» **Requirement**: Scan the records for the line containing "pink light bulb: 1 -> 2"; extract it and all later lines, verbatim, through the end, and nothing before it.

» **Given information**:
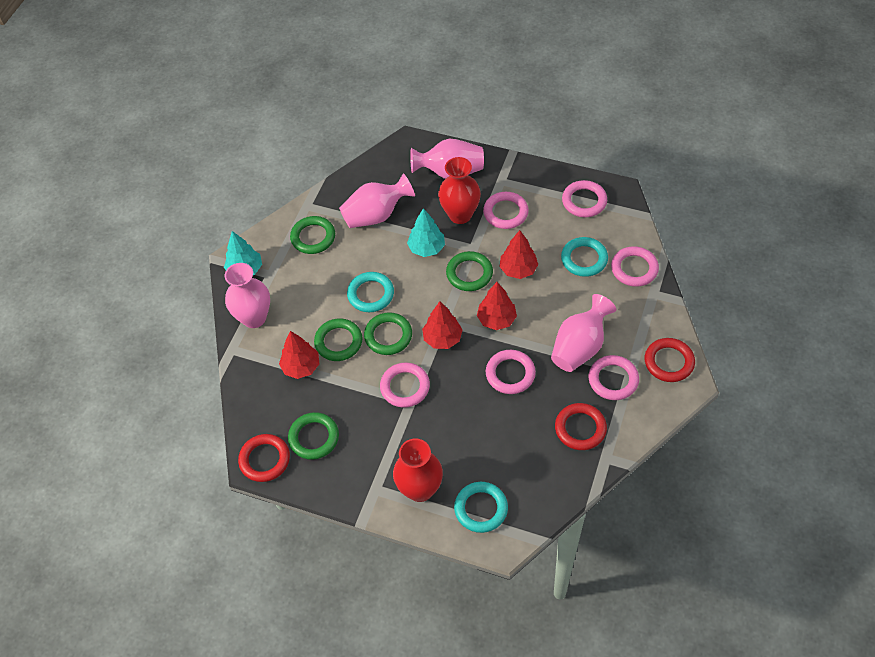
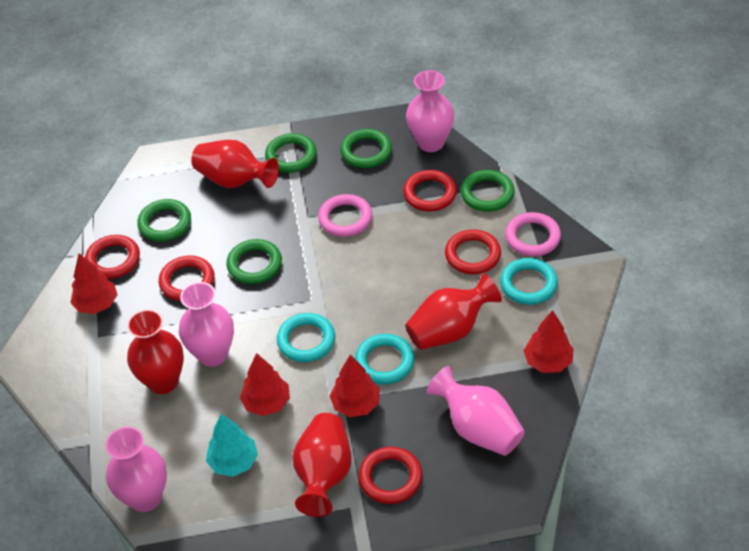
pink ring: 6 -> 2
red ring: 3 -> 5
red vase: 2 -> 4
turquoise tree: 2 -> 1

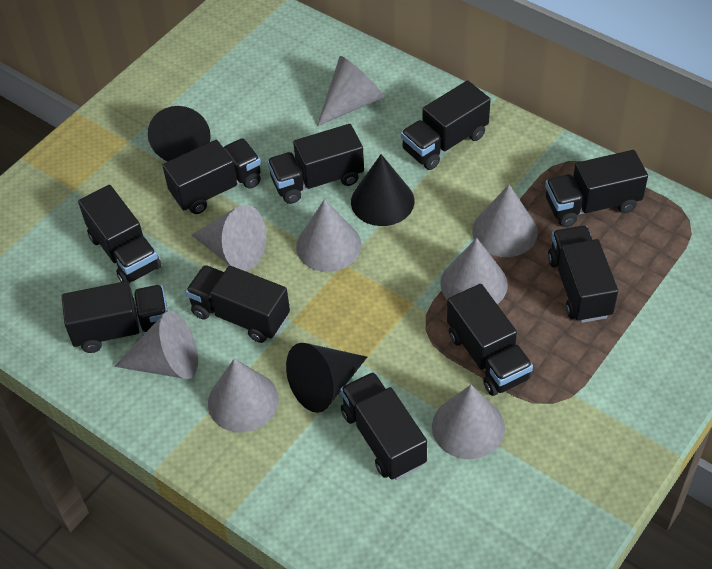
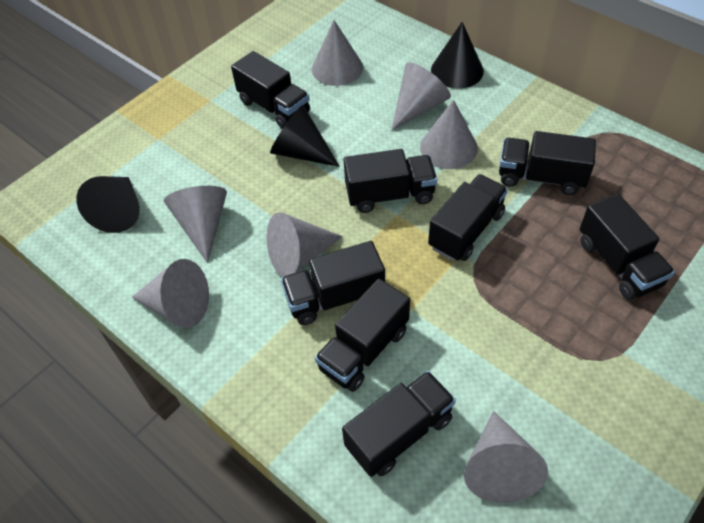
black truck: 10 -> 8
grey cone: 8 -> 7

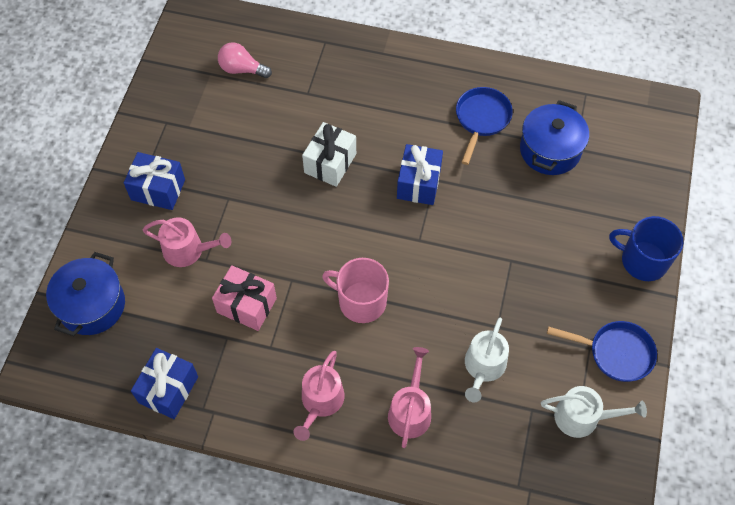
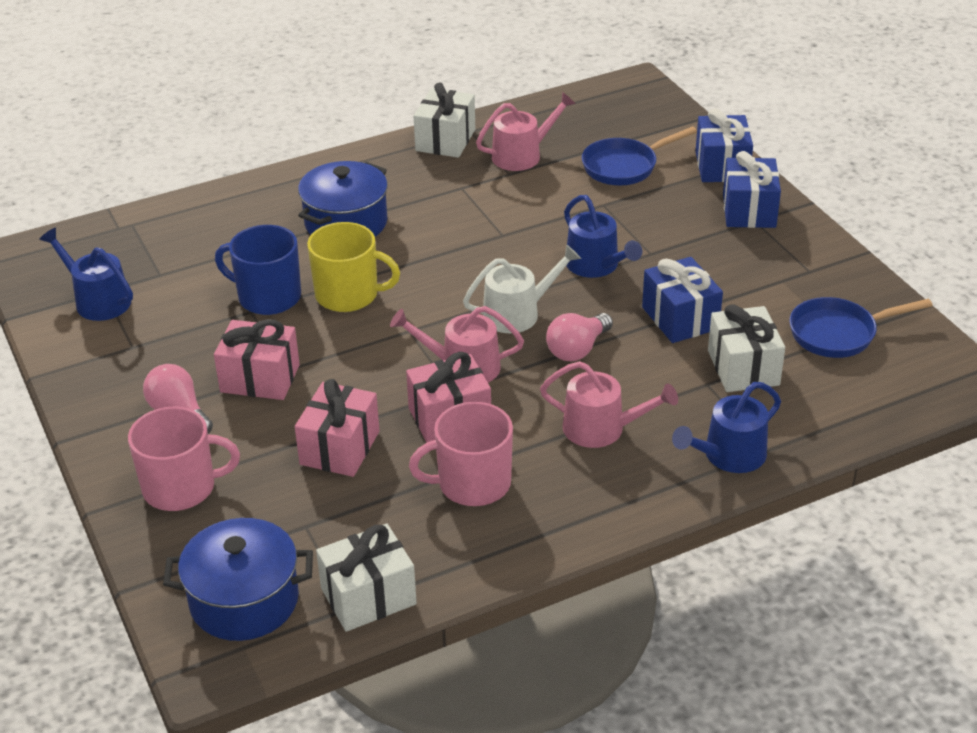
blue watering can: 0 -> 3
pink gift: 1 -> 3
pink light bulb: 1 -> 2
pink mug: 1 -> 2
white gift: 1 -> 3
white watering can: 2 -> 1
yellow mug: 0 -> 1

» **Exercise result**:
pink light bulb: 1 -> 2
pink mug: 1 -> 2
white gift: 1 -> 3
white watering can: 2 -> 1
yellow mug: 0 -> 1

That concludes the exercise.